Object tracking records:
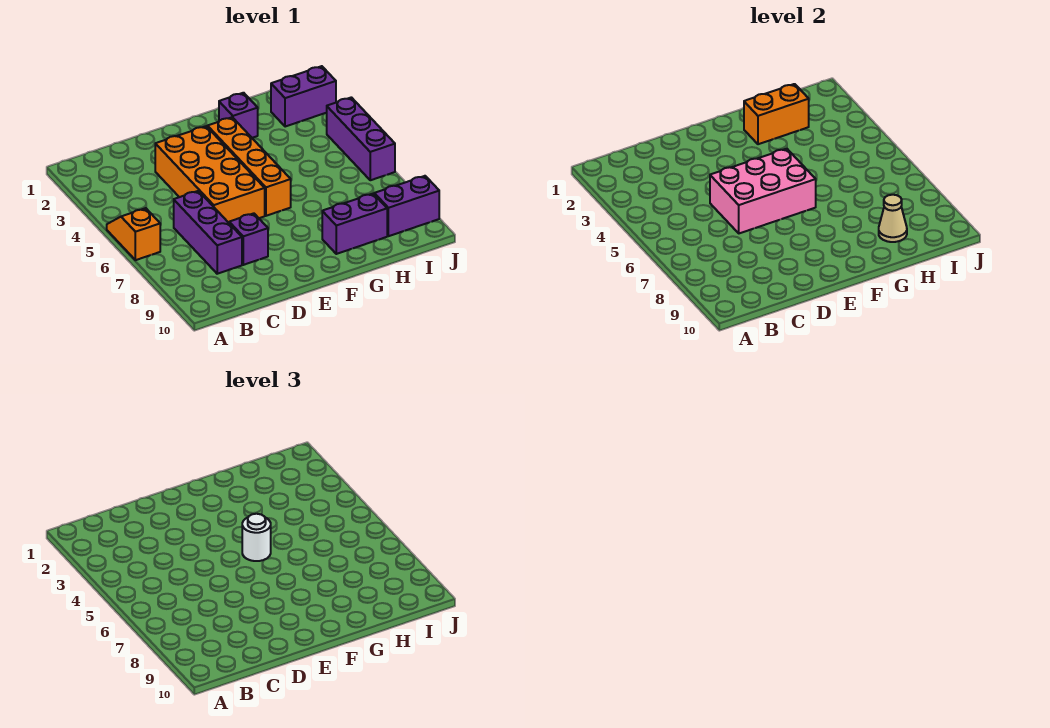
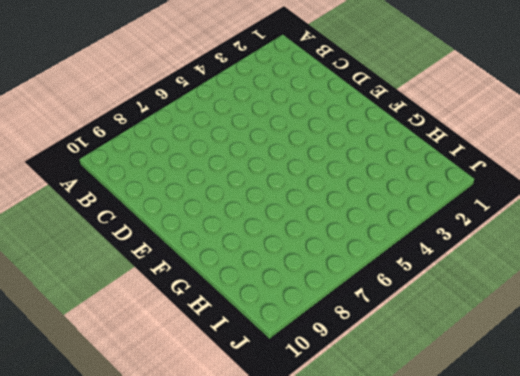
none -> orange slope A5:A6 level 1 top 6
none -> purple brick C6:C8 level 1
none -> orange brick D3:E6 level 1

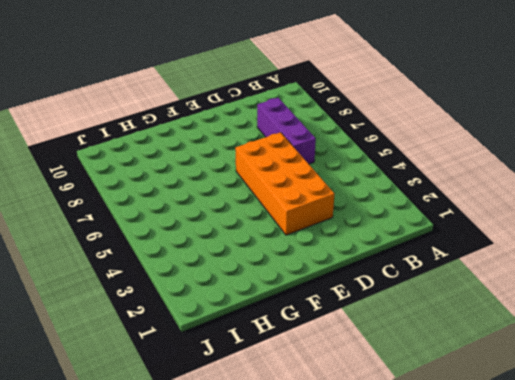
none -> orange slope A5:A6 level 1 top 6
none -> purple brick D8 level 1
none -> orange brick F3:F6 level 1

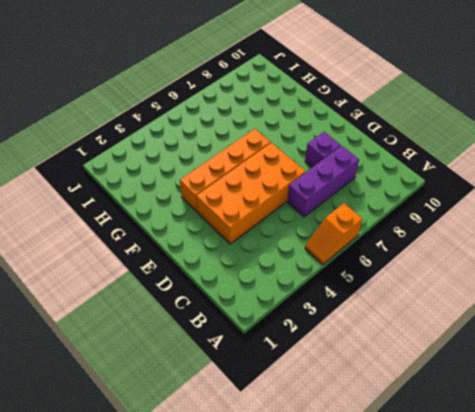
none -> purple brick G2 level 1
none -> purple brick G9:H9 level 1
none -> purple brick I2:J2 level 1

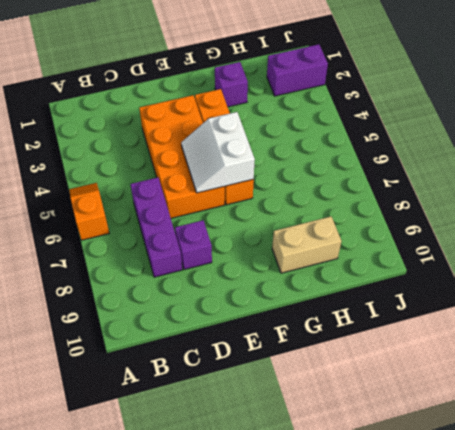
white slope E5:F6 level 2 top F -> pink brick D5:F6 level 2
tan brick G9:H9 level 1 -> purple brick G9:H9 level 1
none -> purple brick I9:J9 level 1
none -> purple brick J4:J6 level 1
none -> orange brick G2:H2 level 2

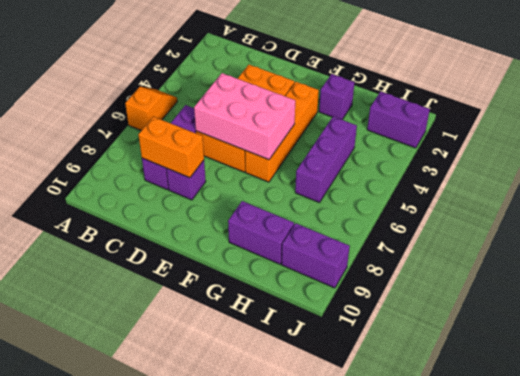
orange brick C8:D8 level 2 -> orange brick G2:H2 level 2
purple brick H4:H6 level 1 -> purple brick J4:J6 level 1
none -> tan cone H9 level 2
none -> white round brick F5 level 3

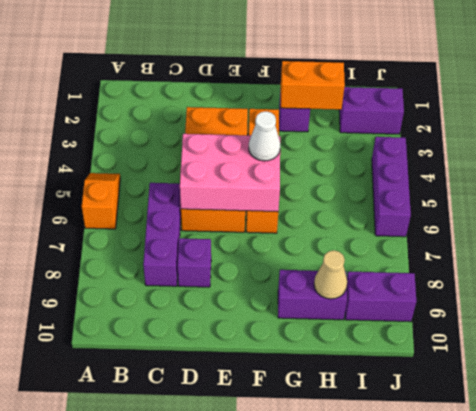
white cone F5 level 3 -> white round brick F5 level 3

### ACTIVITY
All of the records need repeating exactly, except for the pictures.

### ANSWER TO THIS EXERCISE
none -> orange slope A5:A6 level 1 top 6
none -> purple brick C6:C8 level 1
none -> orange brick D3:E6 level 1

none -> orange slope A5:A6 level 1 top 6
none -> purple brick D8 level 1
none -> orange brick F3:F6 level 1

none -> purple brick G2 level 1
none -> purple brick G9:H9 level 1
none -> purple brick I2:J2 level 1

white slope E5:F6 level 2 top F -> pink brick D5:F6 level 2
tan brick G9:H9 level 1 -> purple brick G9:H9 level 1
none -> purple brick I9:J9 level 1
none -> purple brick J4:J6 level 1
none -> orange brick G2:H2 level 2

orange brick C8:D8 level 2 -> orange brick G2:H2 level 2
purple brick H4:H6 level 1 -> purple brick J4:J6 level 1
none -> tan cone H9 level 2
none -> white round brick F5 level 3

white cone F5 level 3 -> white round brick F5 level 3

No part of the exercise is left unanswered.